------ SOURCE DATA ------
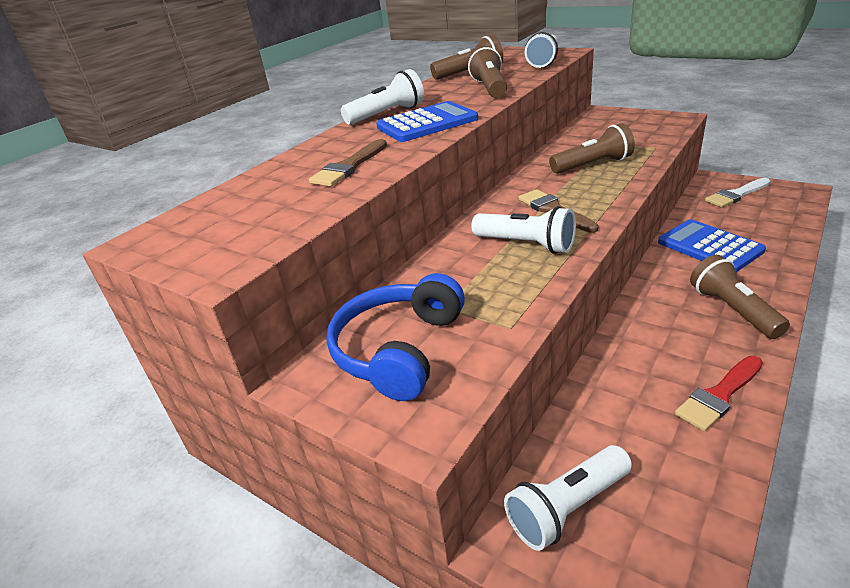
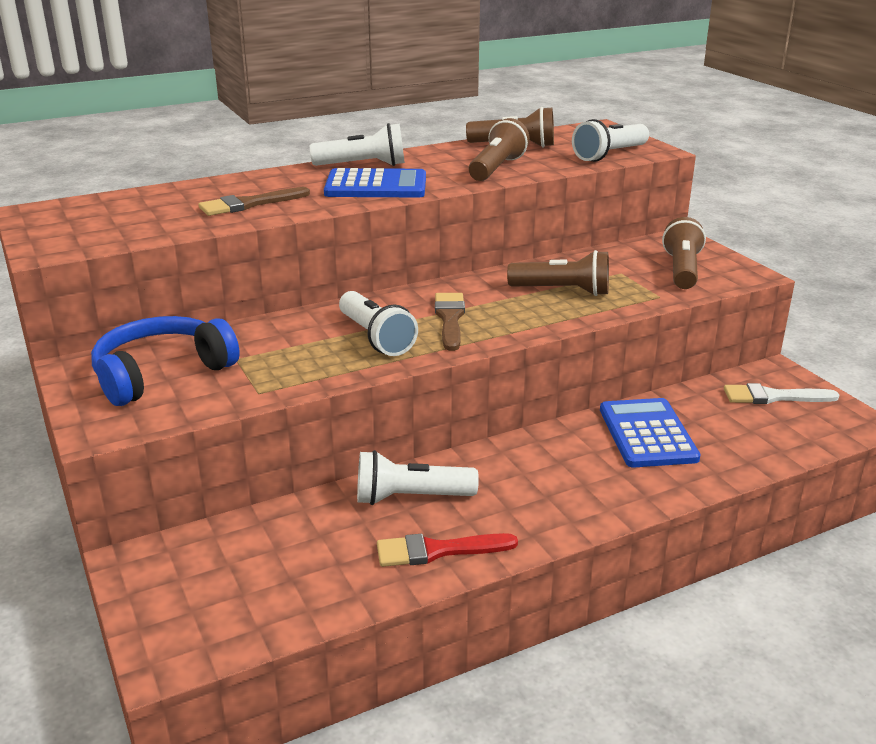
camera: 25 degrees right, 5 degrees down
white flashlight [504,445,632,551] -> white flashlight moved to [357,450,479,505]
brown flashlight [690,255,790,339] -> brown flashlight moved to [662,217,706,289]

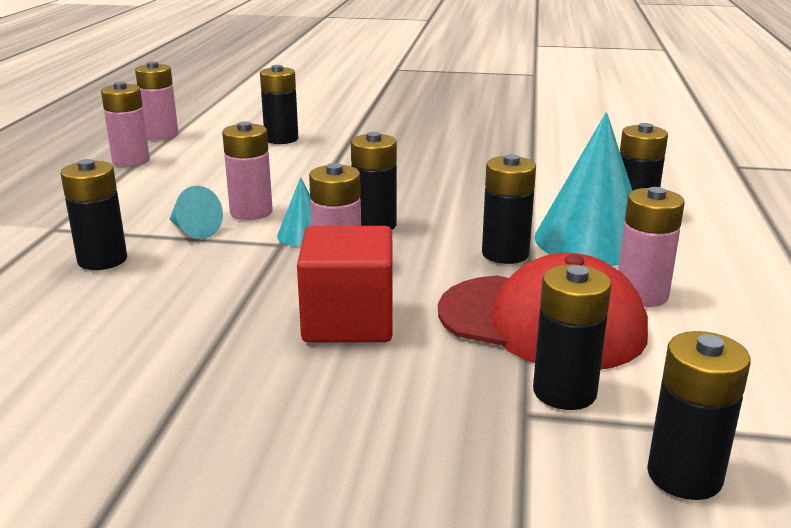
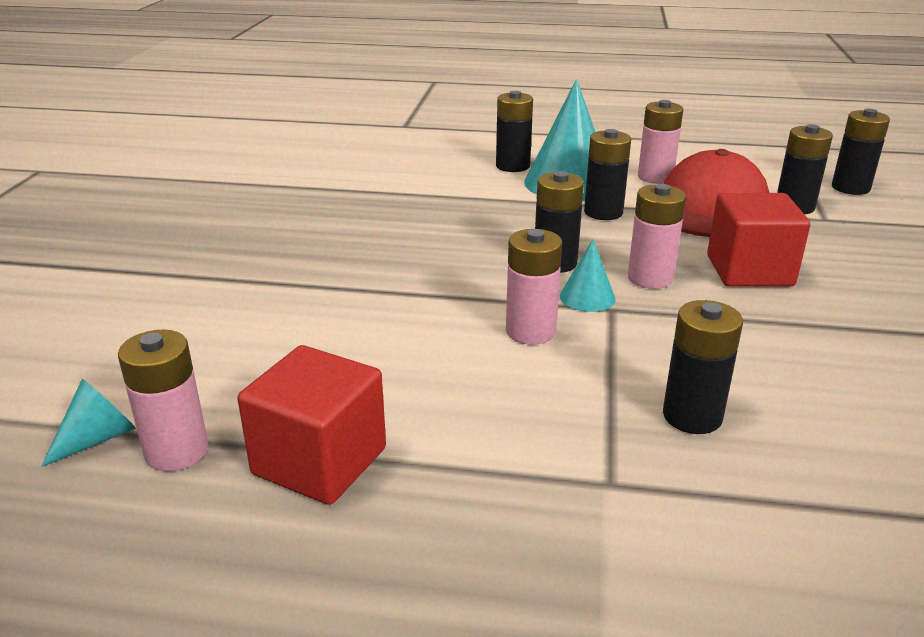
camera: 90 degrees left, 5 degrees up
pink battery [101,82,150,167] -> red cube [238,345,386,505]
turquoise cone [169,186,223,239] -> turquoise cone moved to [41,379,136,467]
black battery [260,65,298,144] -> none

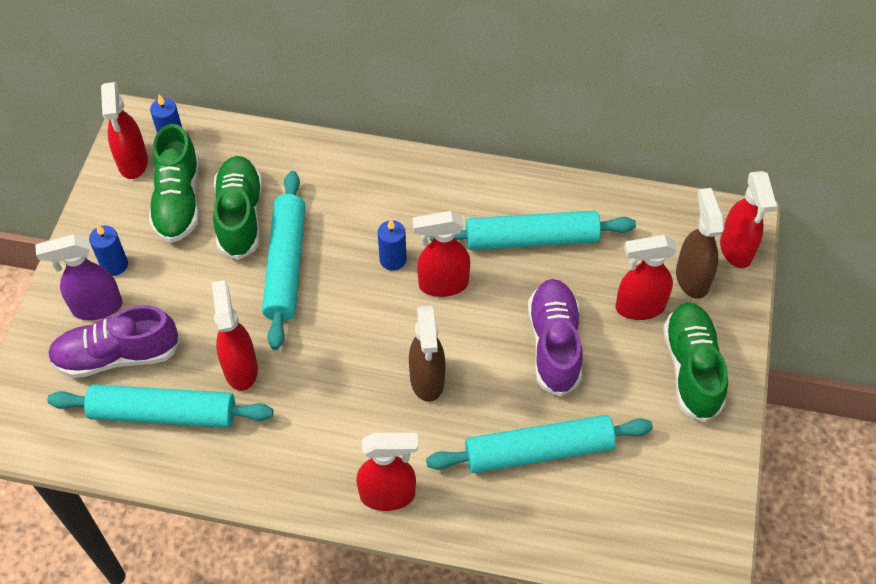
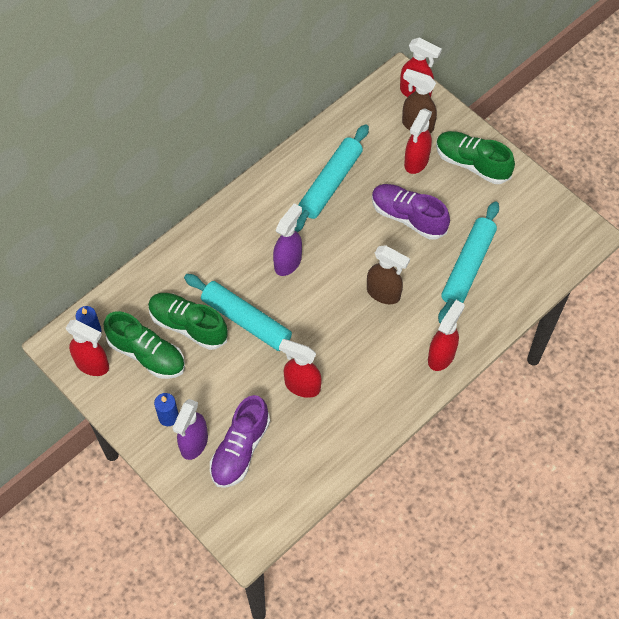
camera: 55 degrees left, 5 degrees up
turquoise rolling pin [47,384,273,428] -> none
blue candle [378,219,407,271] -> purple spray bottle [273,203,302,276]
red spray bottle [412,211,470,297] -> none

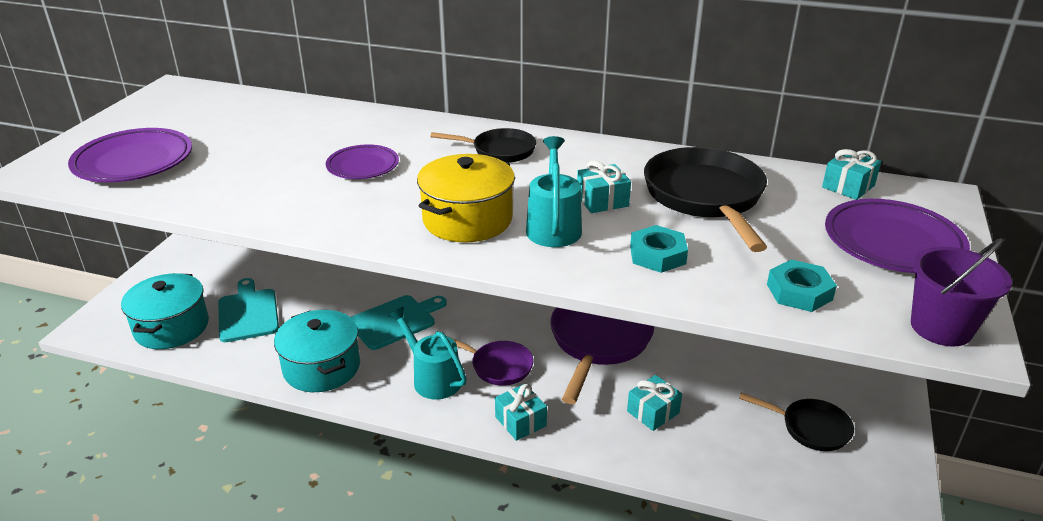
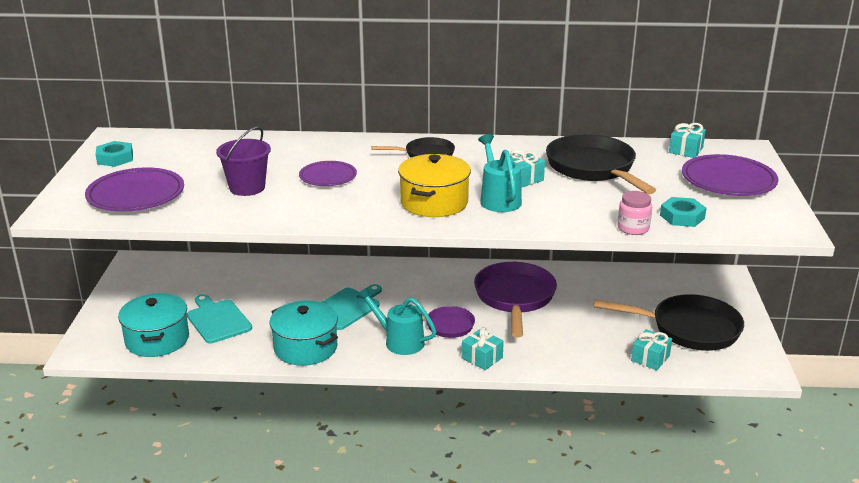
camera: 15 degrees left, 5 degrees down
turquoise gift [627,375,682,431] -> turquoise gift moved to [631,329,672,370]
turquoise nut [630,225,688,273] -> turquoise nut moved to [96,141,133,167]
black pan [739,393,854,451] -> black pan [594,294,744,351], size x1.77
purple bucket [911,238,1012,347] -> purple bucket moved to [216,126,271,196]
none -> pink jar [618,191,652,235]

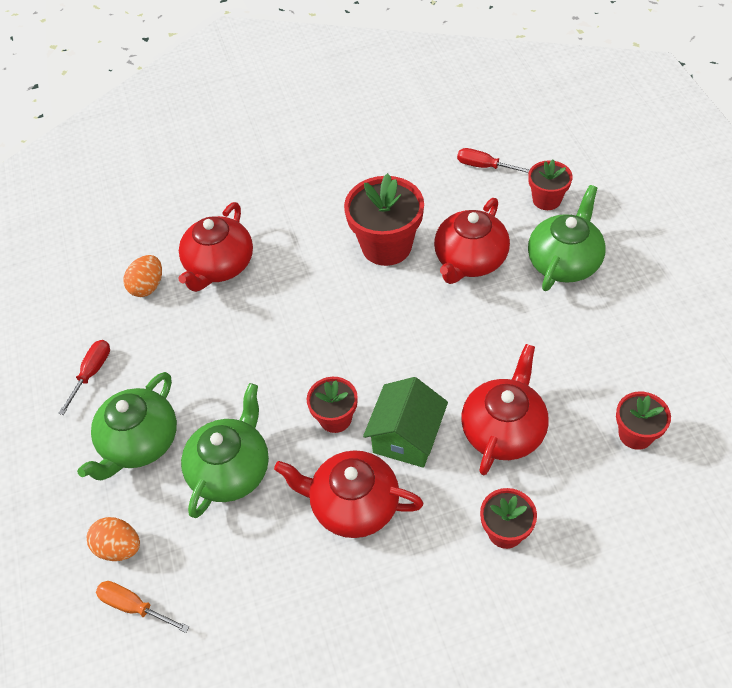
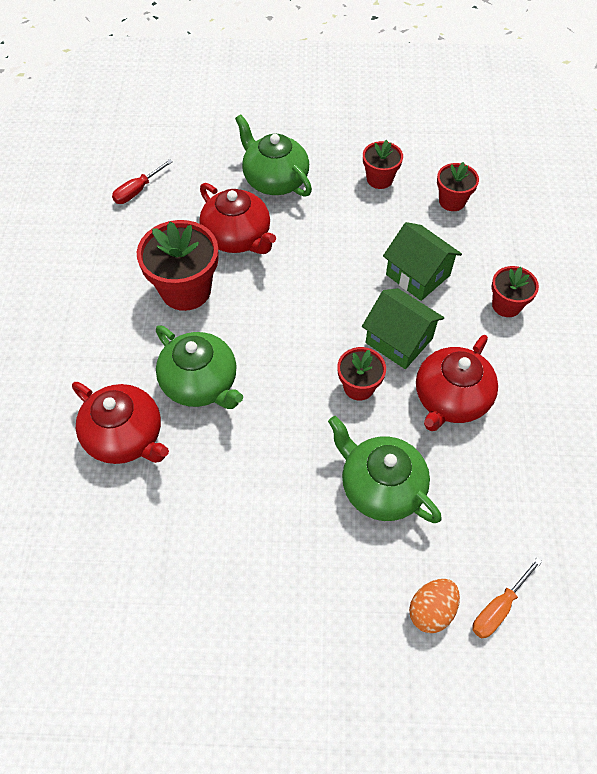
camera: 75 degrees left, 5 degrees up
red screwdriver [58,340,110,415] -> none
green teapot [77,372,177,480] -> green teapot moved to [156,325,243,409]
orange egg [123,255,162,297] -> none
red teapot [461,344,549,475] -> green house [383,222,462,301]
red flower pot [528,159,573,210] -> red flower pot moved to [363,140,403,189]

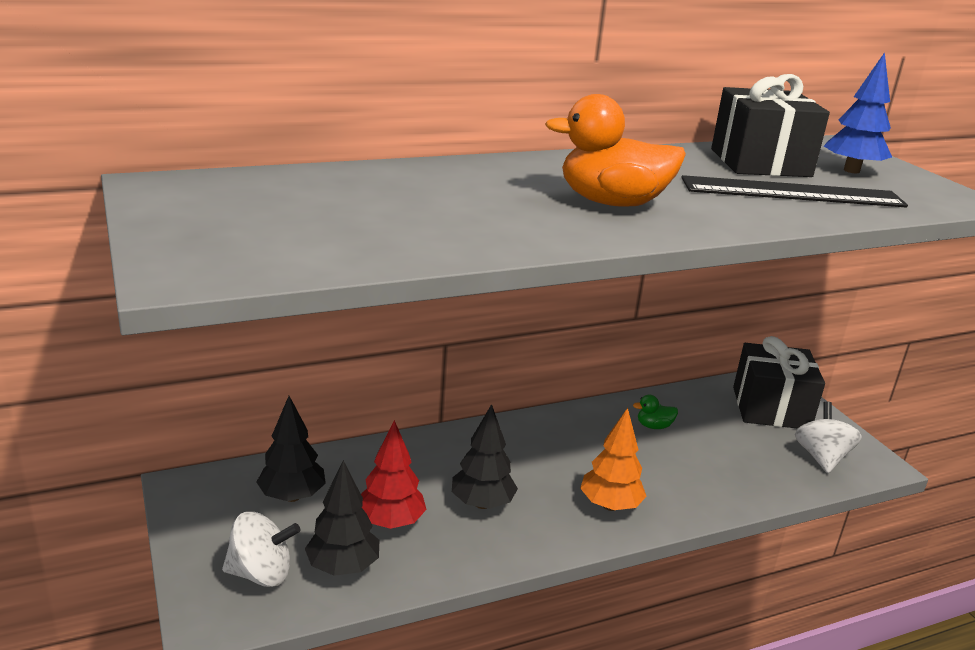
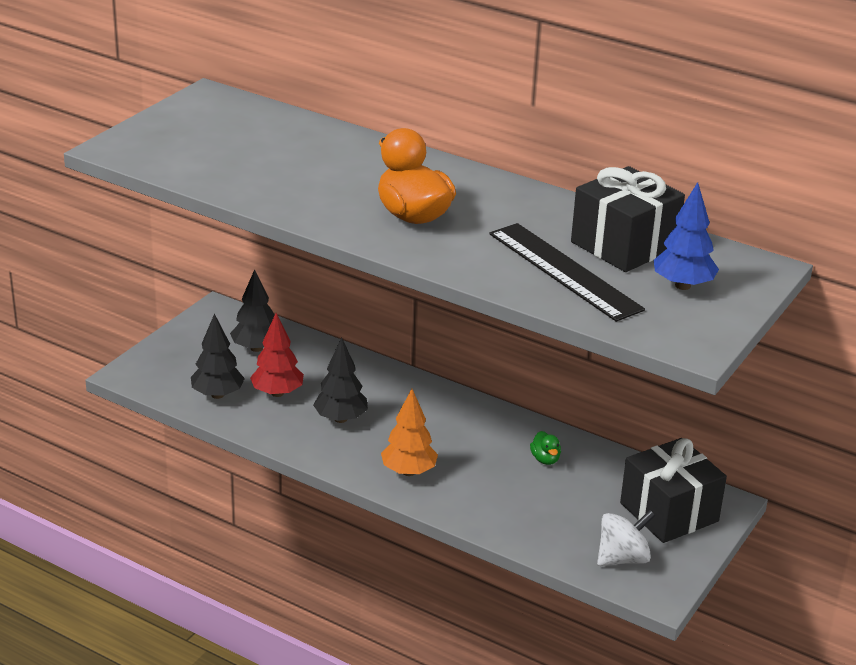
camera: 55 degrees right, 5 degrees up
white spinning top [222,512,300,587] -> none
green duck [633,395,678,429] -> green duck turned 150 degrees counterclockwise [530,431,561,465]

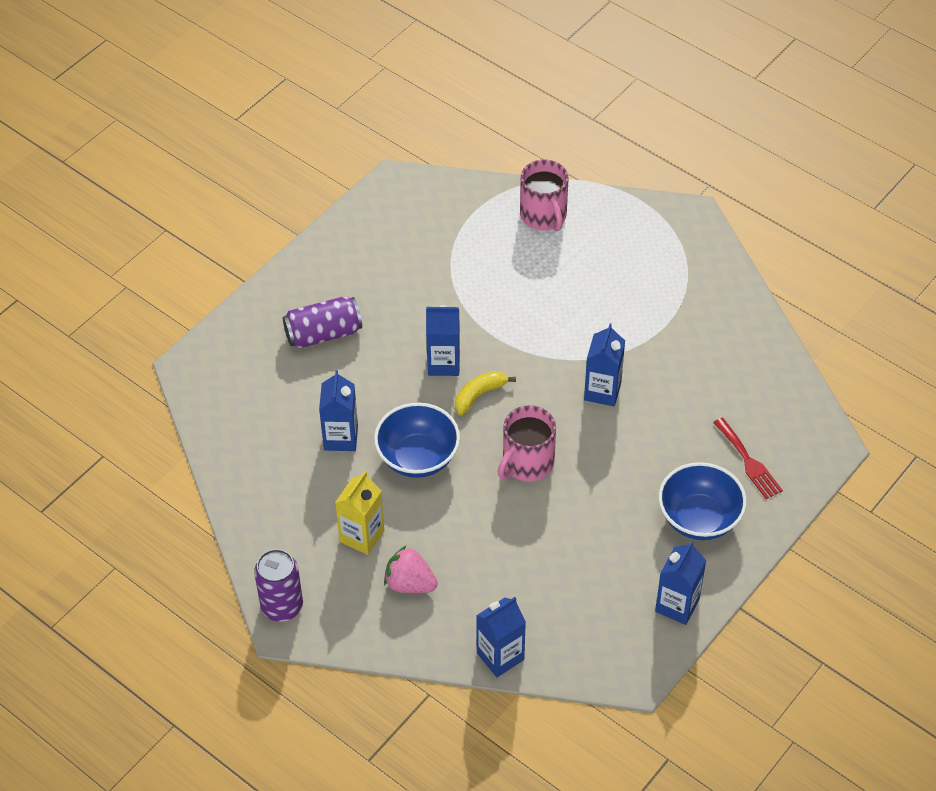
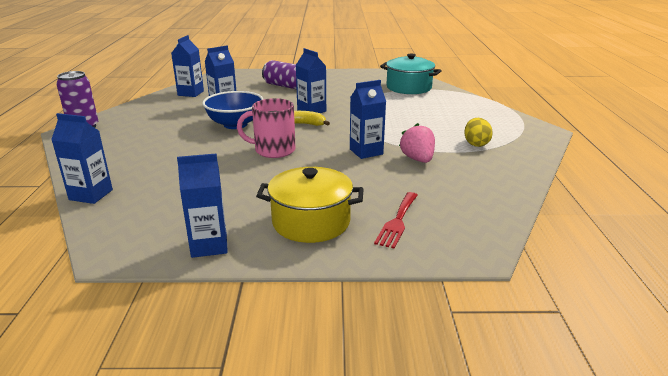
camera: 50 degrees right, 25 degrees down
yellow carton [335,471,384,555] -> none
pink strawberry [384,546,438,593] -> pink strawberry moved to [399,123,435,163]
pink mug [520,160,569,231] -> none
blue bowl [658,462,747,540] -> yellow pot [256,167,364,243]
none -> blue carton [171,35,204,97]
none -> turquoise pot [380,54,442,94]
none -> yellow egg [464,118,493,147]

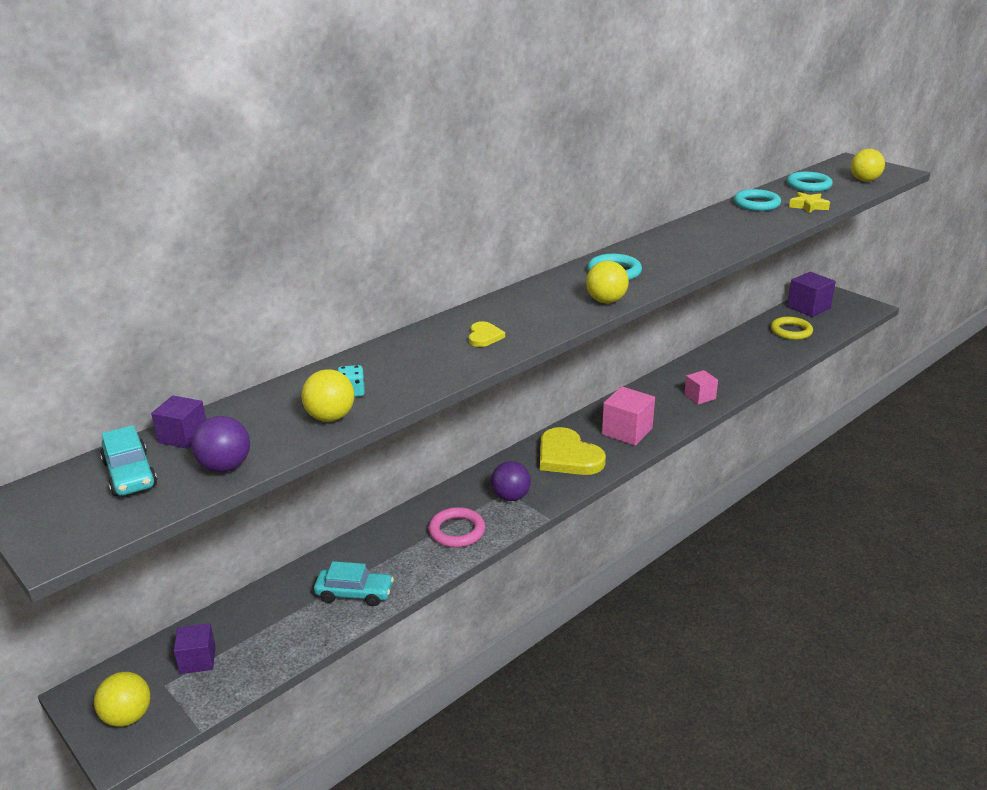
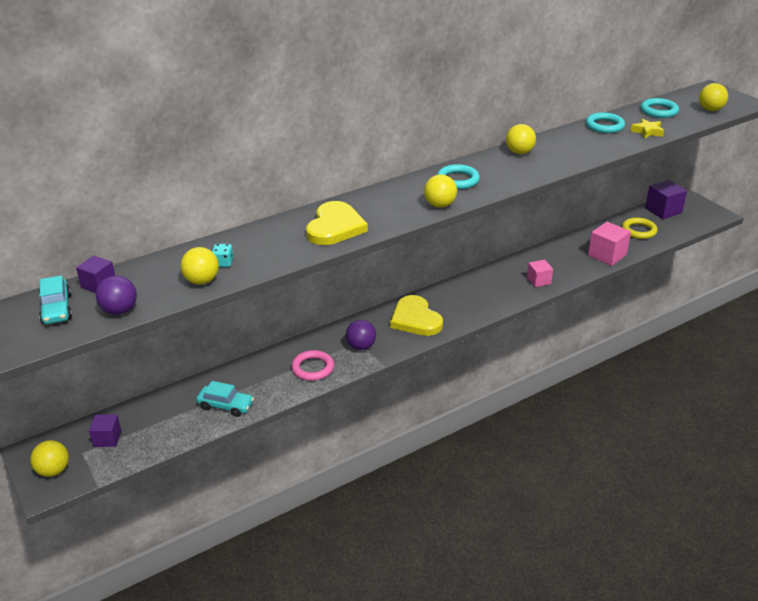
camera: 10 degrees right, 5 degrees up
yellow heart [468,321,505,347] -> yellow heart [306,201,368,245], size x2.13
pink cube [602,386,655,446] -> pink cube moved to [588,222,631,266]
none -> yellow ball [506,124,536,154]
------
▶ [PROBLEM DESCRIPTION] Only the lines above from the line with "camera: 75 degrees left, 5 degrees up" to the line with "red teapot [461,344,549,475]", those two lines included, should be reproduced exactly.

▶ [YOUR RESPONSE]
camera: 75 degrees left, 5 degrees up
red screwdriver [58,340,110,415] -> none
green teapot [77,372,177,480] -> green teapot moved to [156,325,243,409]
orange egg [123,255,162,297] -> none
red teapot [461,344,549,475] -> green house [383,222,462,301]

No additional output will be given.